Problem to work on: Omitting all images, transcribe the entries word for word.

· · · · ·

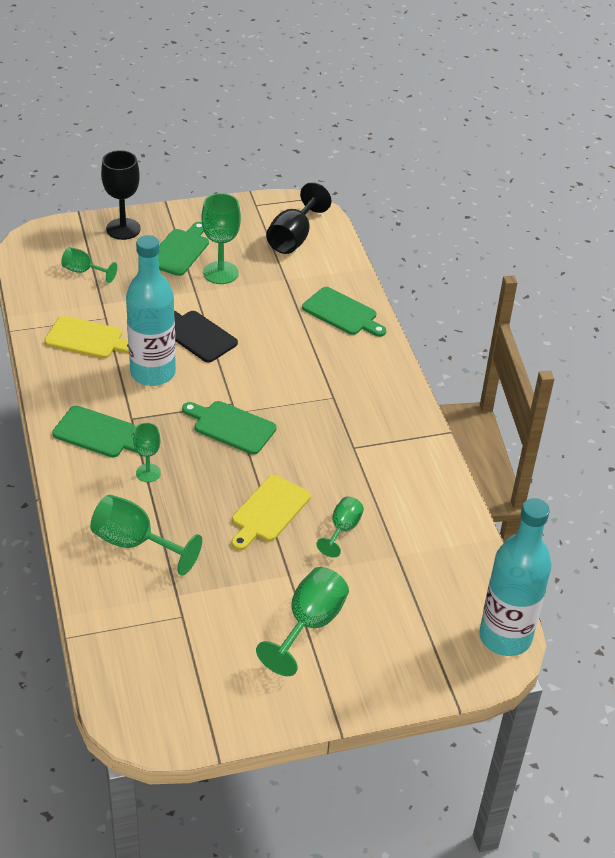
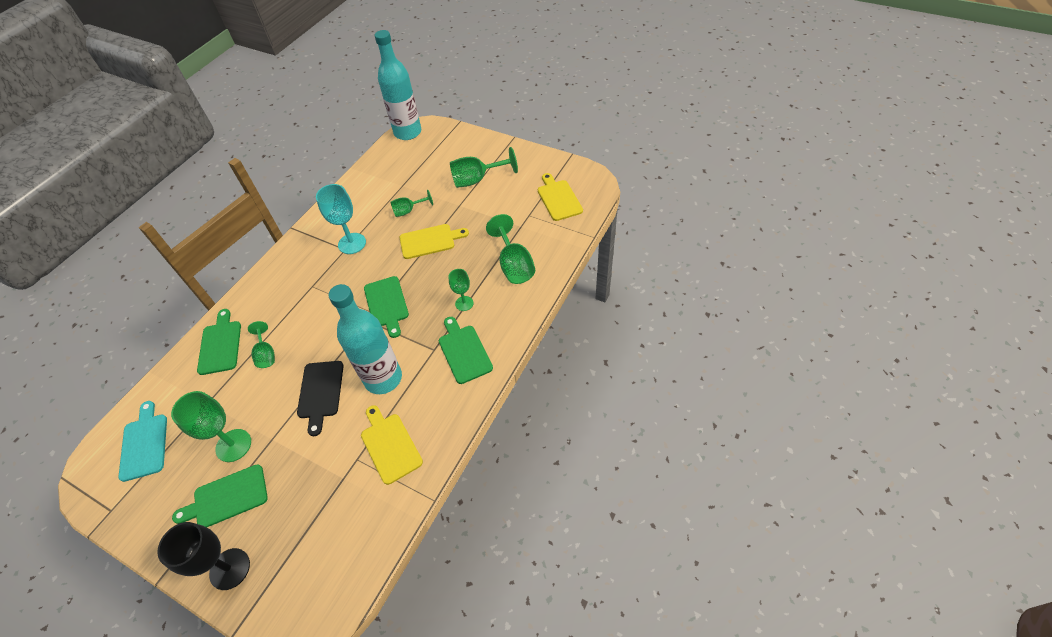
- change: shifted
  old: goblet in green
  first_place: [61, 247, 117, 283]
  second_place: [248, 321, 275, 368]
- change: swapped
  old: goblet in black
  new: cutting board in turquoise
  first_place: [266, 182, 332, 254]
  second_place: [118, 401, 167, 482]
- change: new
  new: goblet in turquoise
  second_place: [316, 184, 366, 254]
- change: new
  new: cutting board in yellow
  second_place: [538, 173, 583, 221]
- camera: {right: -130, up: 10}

· · · · ·

Exercise response:
- change: shifted
  old: goblet in green
  first_place: [61, 247, 117, 283]
  second_place: [248, 321, 275, 368]
- change: swapped
  old: goblet in black
  new: cutting board in turquoise
  first_place: [266, 182, 332, 254]
  second_place: [118, 401, 167, 482]
- change: new
  new: goblet in turquoise
  second_place: [316, 184, 366, 254]
- change: new
  new: cutting board in yellow
  second_place: [538, 173, 583, 221]
- camera: {right: -130, up: 10}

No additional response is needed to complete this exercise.